Prompt =>
Return, word for word, the records from the line with "rhythm [266, 600]" up to and including the line with "spur [725, 631]".

Records for the exercise =>
+++

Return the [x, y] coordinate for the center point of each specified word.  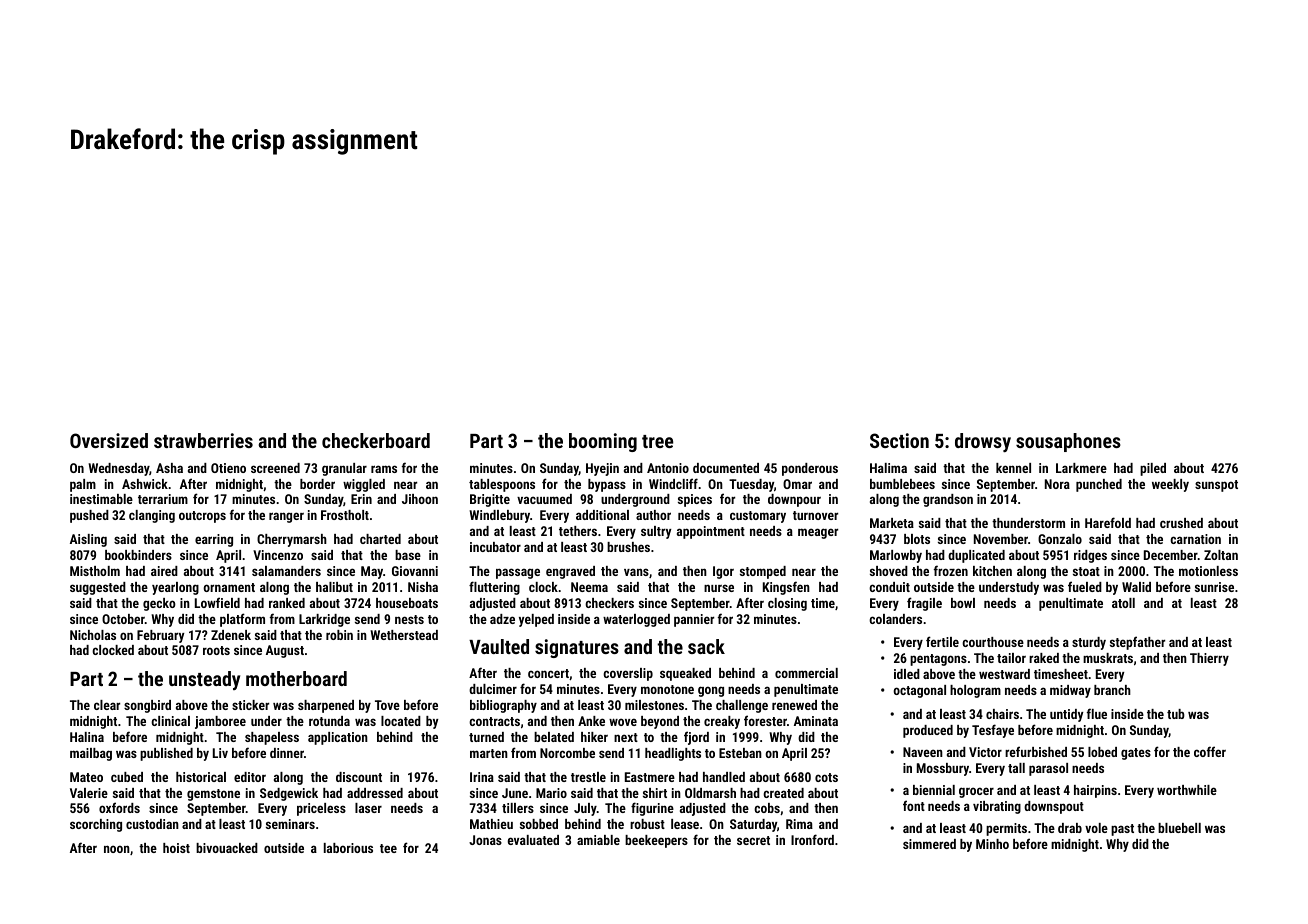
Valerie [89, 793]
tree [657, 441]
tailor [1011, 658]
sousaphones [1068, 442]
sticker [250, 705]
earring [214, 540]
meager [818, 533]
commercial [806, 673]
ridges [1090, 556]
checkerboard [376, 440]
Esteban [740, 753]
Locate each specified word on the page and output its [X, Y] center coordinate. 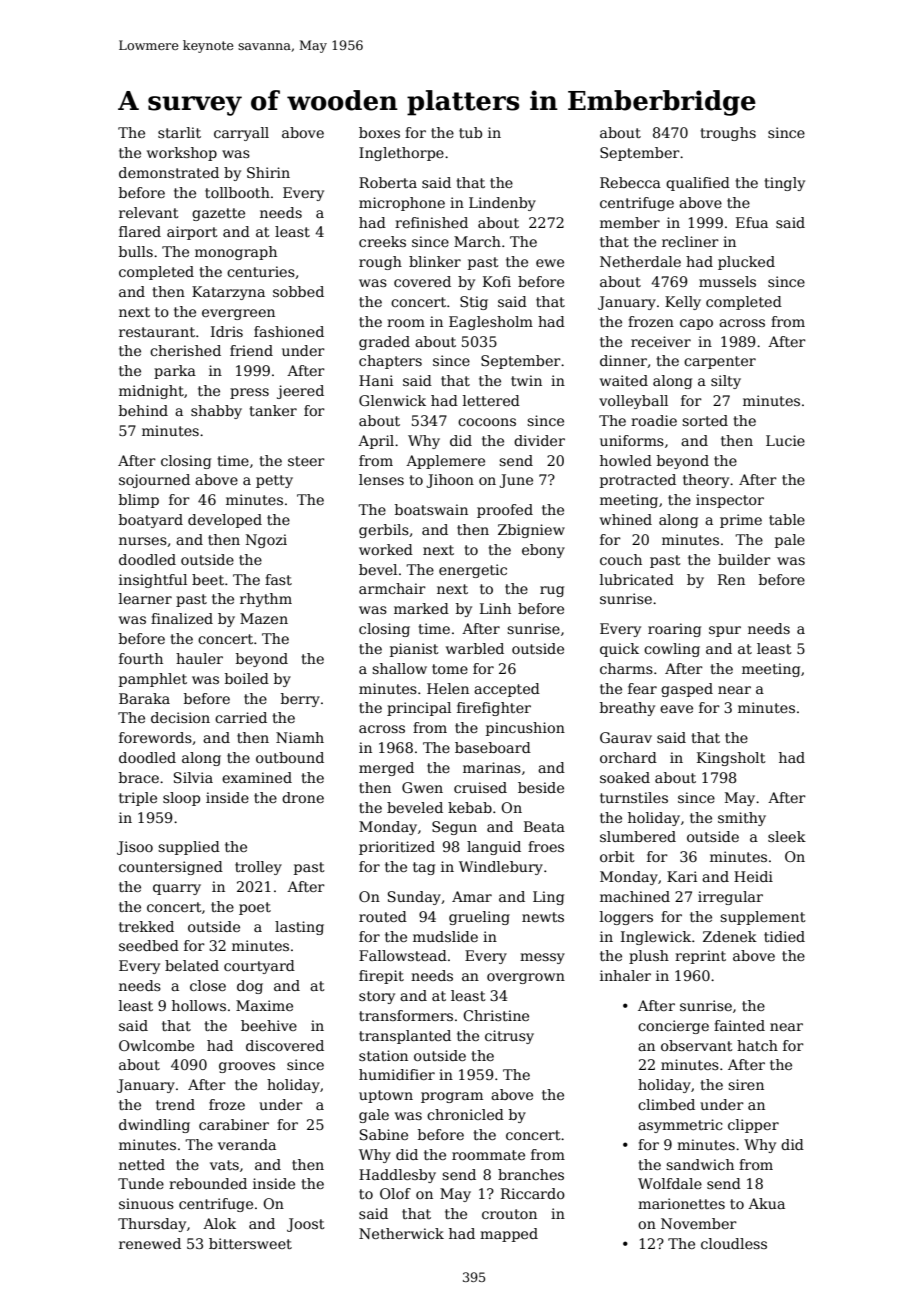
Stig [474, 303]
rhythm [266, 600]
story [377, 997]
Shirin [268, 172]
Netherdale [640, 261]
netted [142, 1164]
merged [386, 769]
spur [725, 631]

+++

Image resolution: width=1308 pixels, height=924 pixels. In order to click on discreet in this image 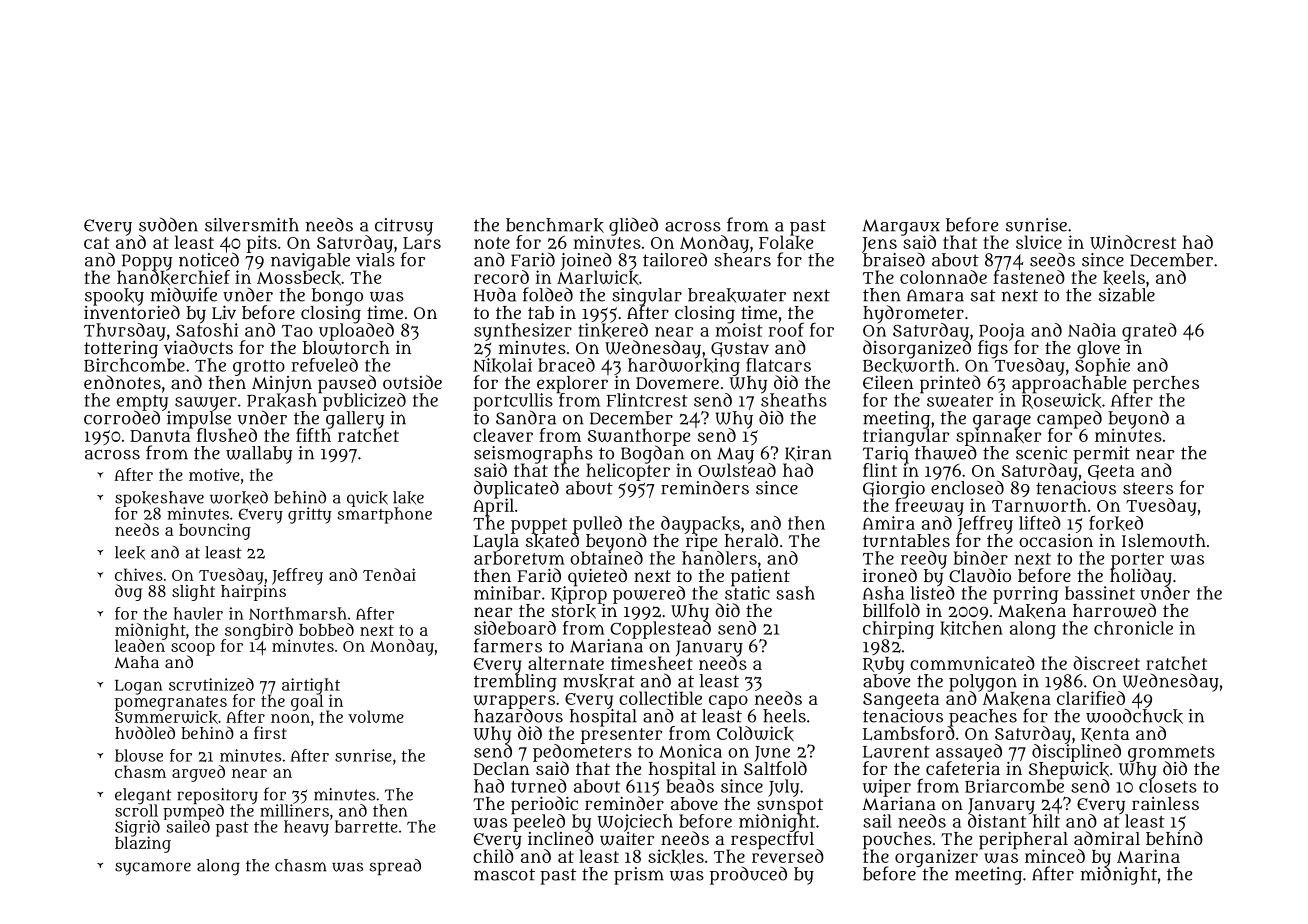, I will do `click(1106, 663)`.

+++

Result for this task =>
rhythm [266, 600]
story [377, 997]
Shirin [268, 172]
Netherdale [640, 261]
netted [142, 1164]
merged [386, 769]
spur [725, 631]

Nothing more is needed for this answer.